> **HOW TO COMPLETE THIS TASK**
Pick out each line in these entries that contains the string "pentagon".

>>>

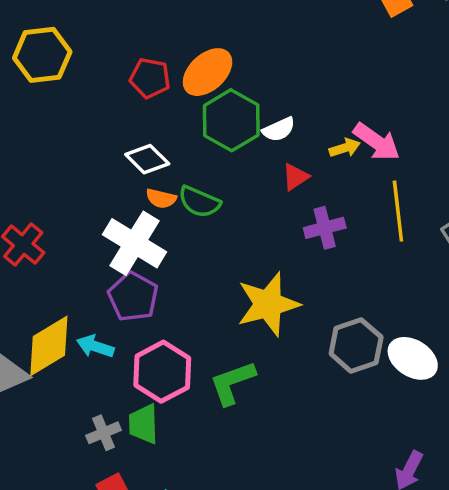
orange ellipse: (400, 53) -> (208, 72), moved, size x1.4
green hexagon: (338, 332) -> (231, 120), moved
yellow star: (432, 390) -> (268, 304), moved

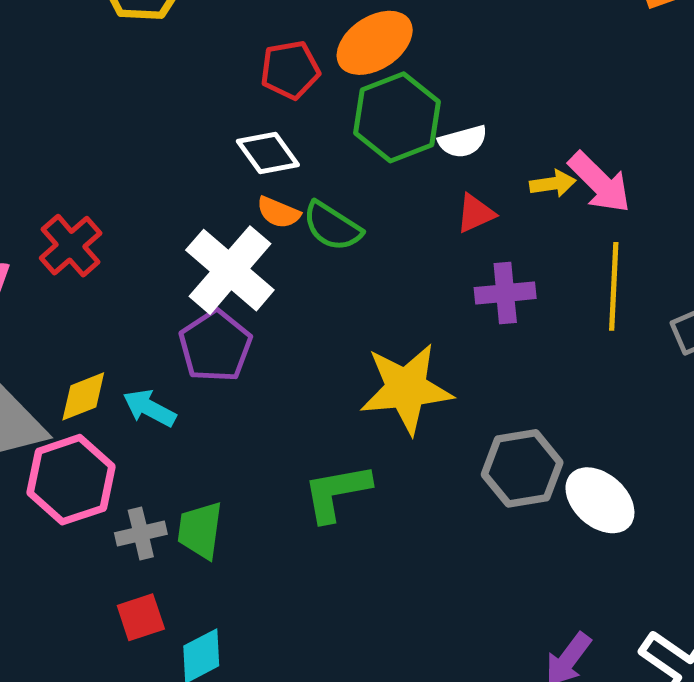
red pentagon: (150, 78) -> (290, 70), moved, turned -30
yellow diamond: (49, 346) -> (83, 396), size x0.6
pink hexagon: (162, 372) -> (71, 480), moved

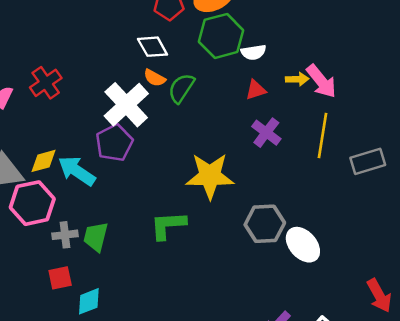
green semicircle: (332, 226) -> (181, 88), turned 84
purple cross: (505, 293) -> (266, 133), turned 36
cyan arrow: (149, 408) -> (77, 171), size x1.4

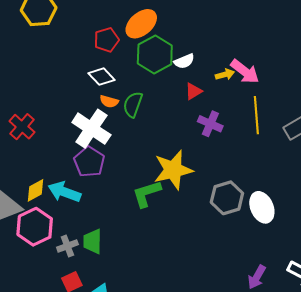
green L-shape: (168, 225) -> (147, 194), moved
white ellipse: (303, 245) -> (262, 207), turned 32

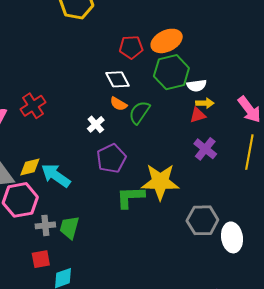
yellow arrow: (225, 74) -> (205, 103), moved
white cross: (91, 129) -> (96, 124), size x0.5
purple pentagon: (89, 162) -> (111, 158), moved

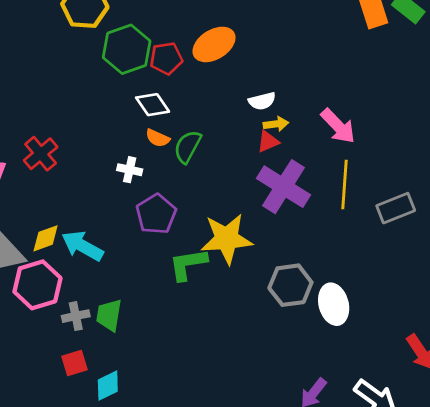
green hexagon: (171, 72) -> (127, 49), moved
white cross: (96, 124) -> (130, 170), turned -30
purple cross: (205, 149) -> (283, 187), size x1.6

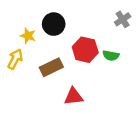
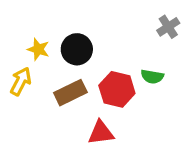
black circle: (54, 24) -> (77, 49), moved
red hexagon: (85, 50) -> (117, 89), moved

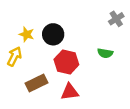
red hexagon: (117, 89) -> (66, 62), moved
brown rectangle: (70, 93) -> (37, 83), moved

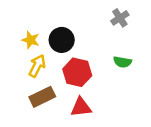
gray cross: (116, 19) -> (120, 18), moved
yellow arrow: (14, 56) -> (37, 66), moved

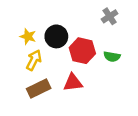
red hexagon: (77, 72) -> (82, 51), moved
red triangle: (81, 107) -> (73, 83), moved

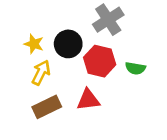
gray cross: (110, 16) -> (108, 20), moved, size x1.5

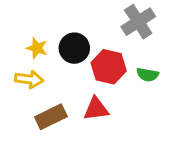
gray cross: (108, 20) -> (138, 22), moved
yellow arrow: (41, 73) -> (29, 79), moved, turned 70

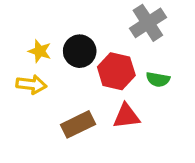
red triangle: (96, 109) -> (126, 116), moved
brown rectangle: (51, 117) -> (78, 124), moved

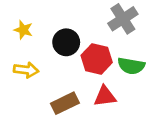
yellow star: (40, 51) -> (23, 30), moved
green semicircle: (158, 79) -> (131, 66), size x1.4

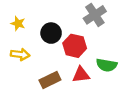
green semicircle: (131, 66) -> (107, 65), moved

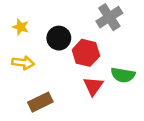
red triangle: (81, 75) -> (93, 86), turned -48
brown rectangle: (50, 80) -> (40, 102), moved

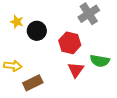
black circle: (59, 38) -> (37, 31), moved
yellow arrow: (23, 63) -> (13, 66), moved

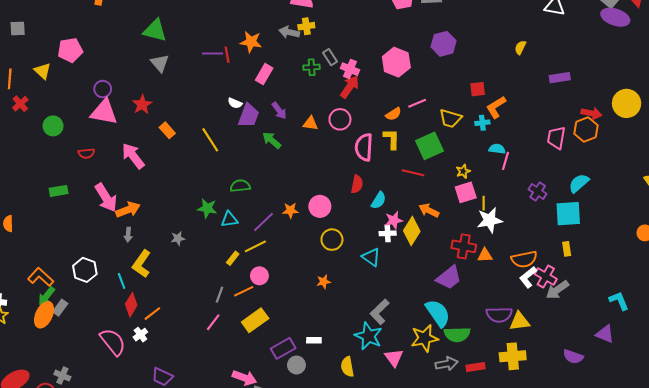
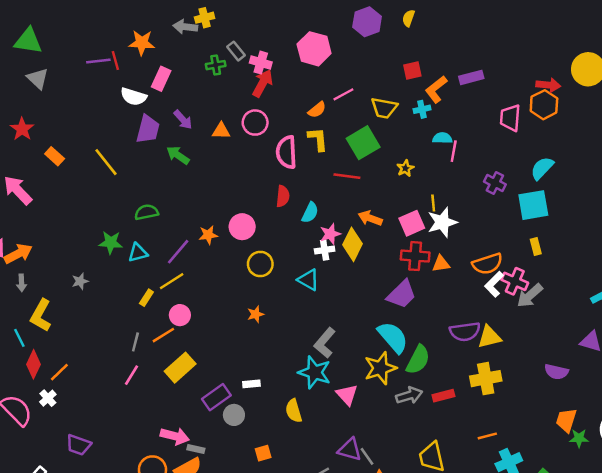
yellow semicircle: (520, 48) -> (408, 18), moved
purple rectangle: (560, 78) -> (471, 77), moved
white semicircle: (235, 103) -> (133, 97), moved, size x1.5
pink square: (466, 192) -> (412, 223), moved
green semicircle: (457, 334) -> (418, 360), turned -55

<<<

> **SOLUTION FOR THIS PROBLEM**
red pentagon: (150, 78) -> (290, 70), moved, turned -30
purple pentagon: (89, 162) -> (111, 158), moved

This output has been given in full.